**Problem description**. Print the records below exactly, from the line containing "orange triangle: (27, 49) -> (22, 23), moved" down to the line containing "blue semicircle: (65, 45)", both lines included, and omit every picture.

**Exercise inputs**.
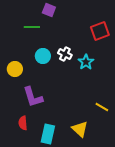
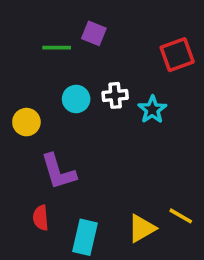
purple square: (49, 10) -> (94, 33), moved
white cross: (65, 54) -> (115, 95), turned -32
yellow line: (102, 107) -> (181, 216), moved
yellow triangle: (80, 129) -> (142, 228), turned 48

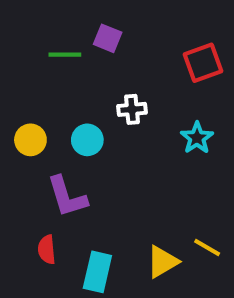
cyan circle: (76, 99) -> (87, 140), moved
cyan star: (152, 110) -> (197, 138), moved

==

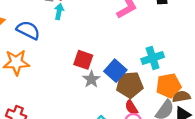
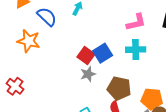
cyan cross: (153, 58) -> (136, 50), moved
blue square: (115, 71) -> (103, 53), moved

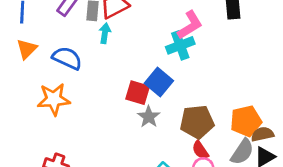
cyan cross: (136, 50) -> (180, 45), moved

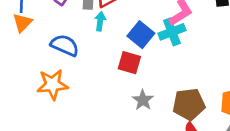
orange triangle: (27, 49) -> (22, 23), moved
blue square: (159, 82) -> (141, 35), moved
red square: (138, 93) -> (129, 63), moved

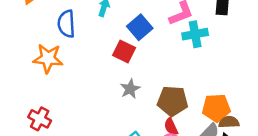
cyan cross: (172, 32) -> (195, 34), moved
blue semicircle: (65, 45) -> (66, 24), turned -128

**Your solution**.
orange triangle: (27, 49) -> (22, 23), moved
blue square: (159, 82) -> (141, 35), moved
red square: (138, 93) -> (129, 63), moved

cyan cross: (172, 32) -> (195, 34), moved
blue semicircle: (65, 45) -> (66, 24), turned -128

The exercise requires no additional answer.